Top of Data for this exercise

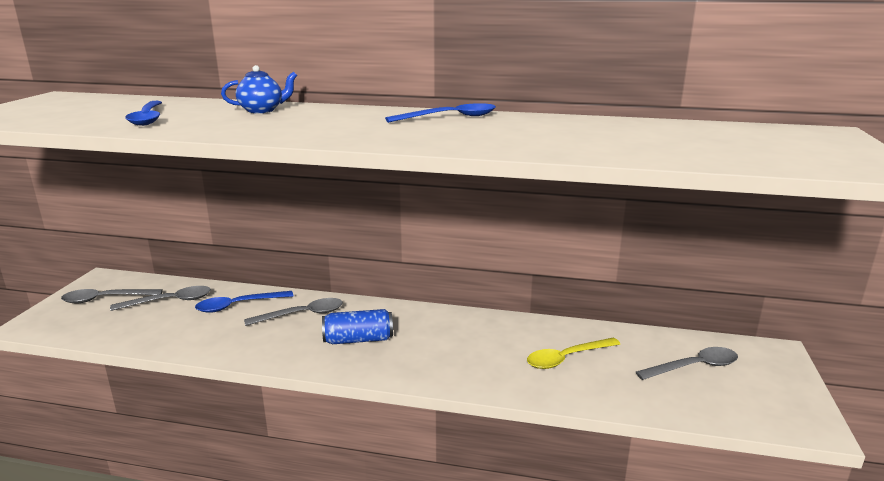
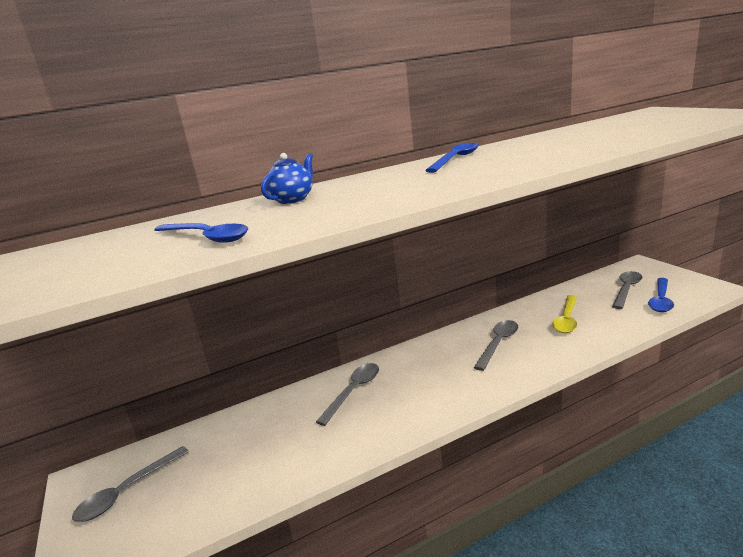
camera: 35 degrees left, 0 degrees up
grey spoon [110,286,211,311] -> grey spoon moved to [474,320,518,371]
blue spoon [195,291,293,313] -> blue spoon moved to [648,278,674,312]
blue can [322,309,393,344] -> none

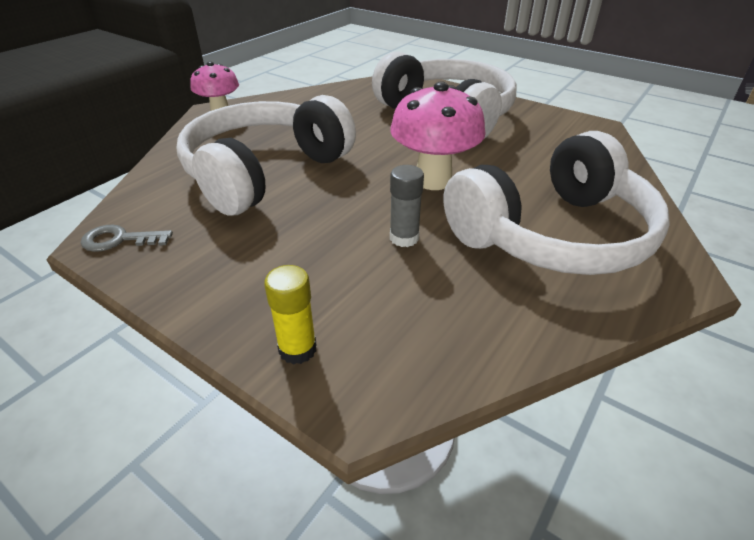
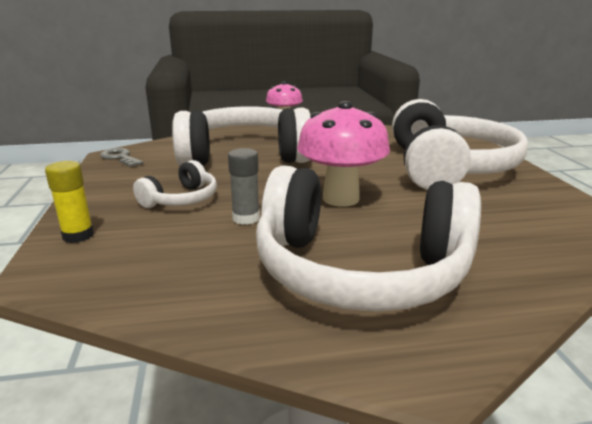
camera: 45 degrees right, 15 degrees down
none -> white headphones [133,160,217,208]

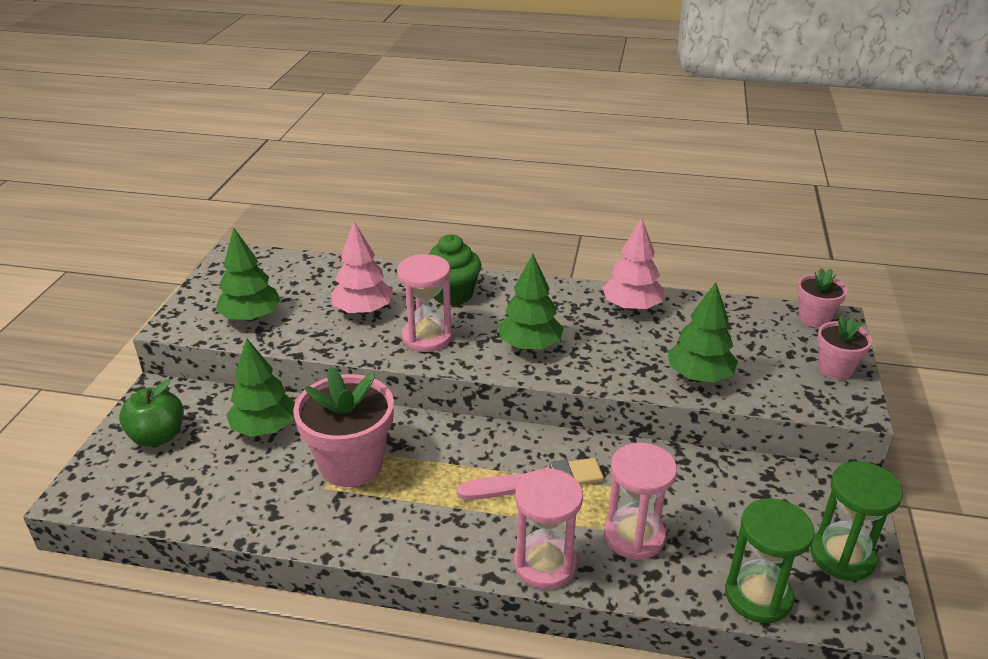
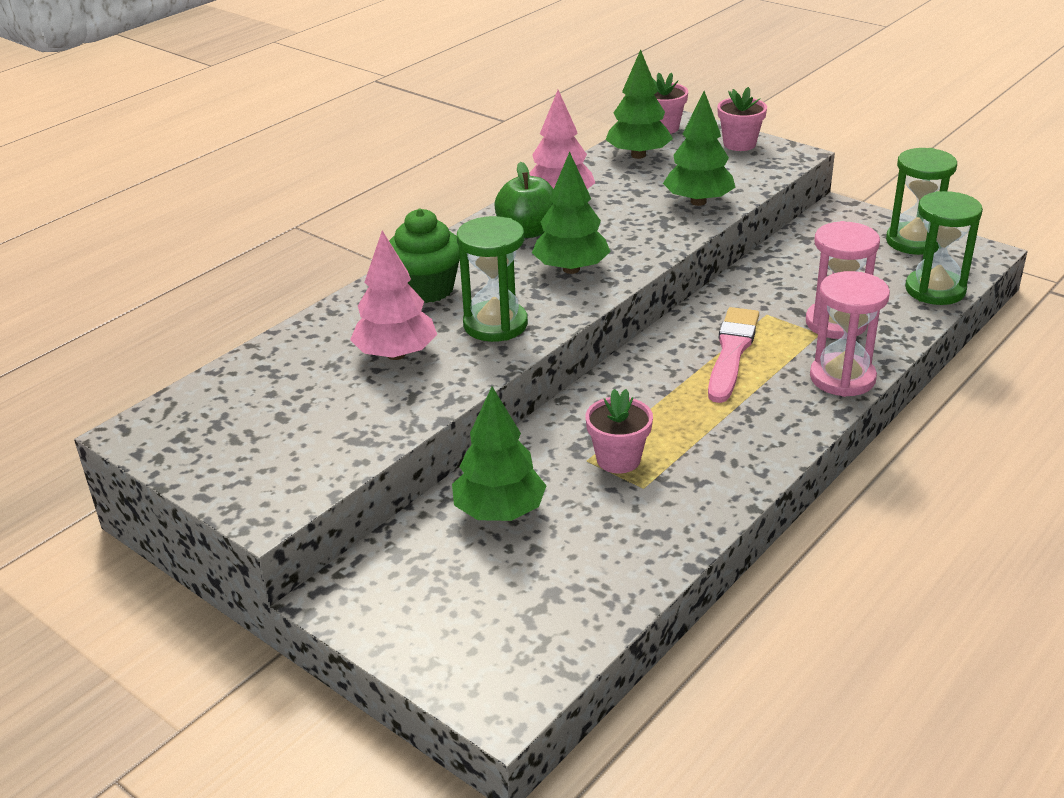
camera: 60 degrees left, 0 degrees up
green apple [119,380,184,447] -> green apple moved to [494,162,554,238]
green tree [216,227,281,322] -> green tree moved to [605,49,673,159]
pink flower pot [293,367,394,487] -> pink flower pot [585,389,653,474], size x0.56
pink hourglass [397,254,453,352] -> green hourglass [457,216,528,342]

Bottom of Data for this exercise
Top of Data for this exercise

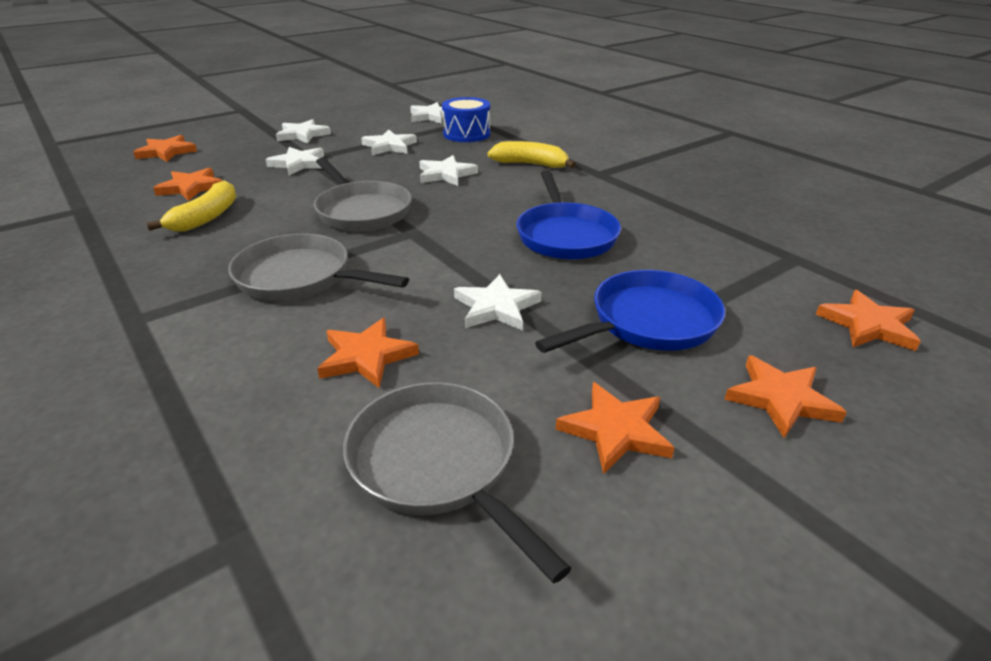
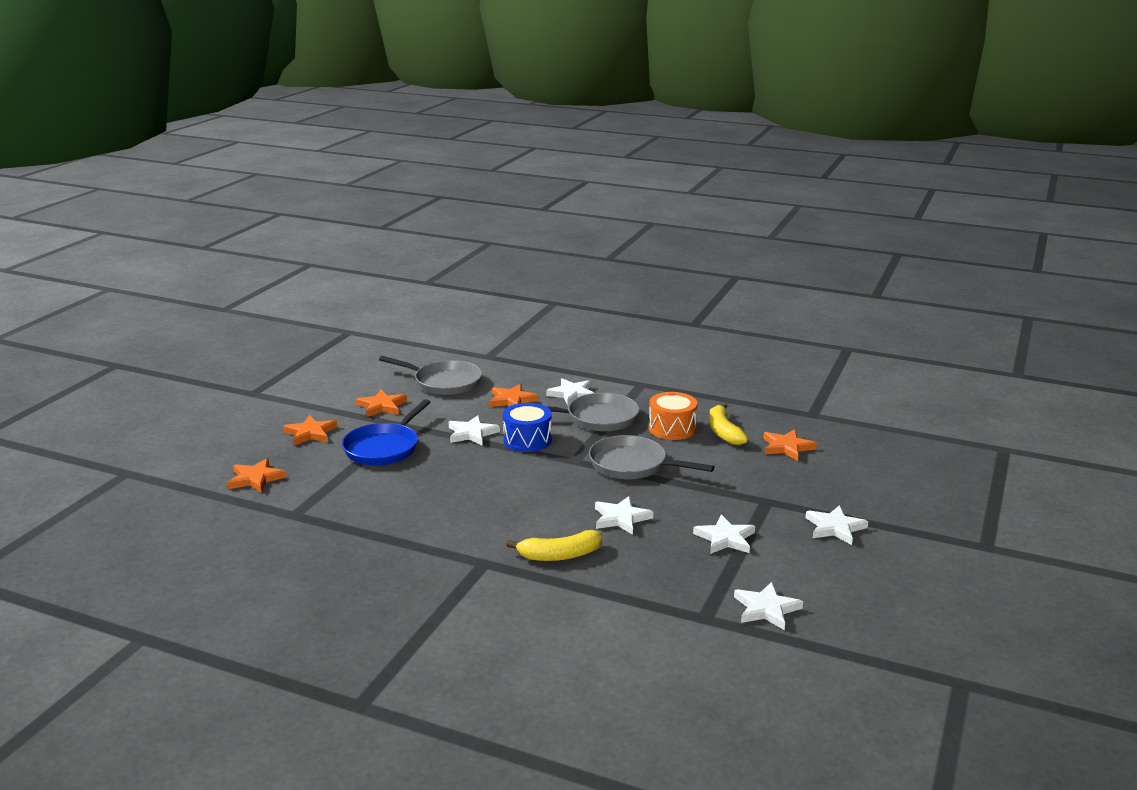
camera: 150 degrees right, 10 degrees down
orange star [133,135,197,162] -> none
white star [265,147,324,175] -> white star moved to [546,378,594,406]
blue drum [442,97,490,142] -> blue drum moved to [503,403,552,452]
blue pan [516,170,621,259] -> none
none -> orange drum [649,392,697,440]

Bottom of Data for this exercise
Top of Data for this exercise

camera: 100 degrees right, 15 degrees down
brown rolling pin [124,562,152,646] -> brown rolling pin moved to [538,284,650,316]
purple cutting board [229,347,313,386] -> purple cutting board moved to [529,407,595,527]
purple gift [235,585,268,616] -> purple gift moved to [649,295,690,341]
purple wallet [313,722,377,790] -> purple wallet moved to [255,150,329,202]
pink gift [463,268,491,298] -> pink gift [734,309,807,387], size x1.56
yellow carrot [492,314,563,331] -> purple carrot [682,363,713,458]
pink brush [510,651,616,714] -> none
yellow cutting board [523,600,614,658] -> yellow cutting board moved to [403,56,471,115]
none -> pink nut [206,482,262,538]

Bottom of Data for this exercise

Directive.
Work out how many lines above include the string "blue", then give that number alone.

Result for this task.
4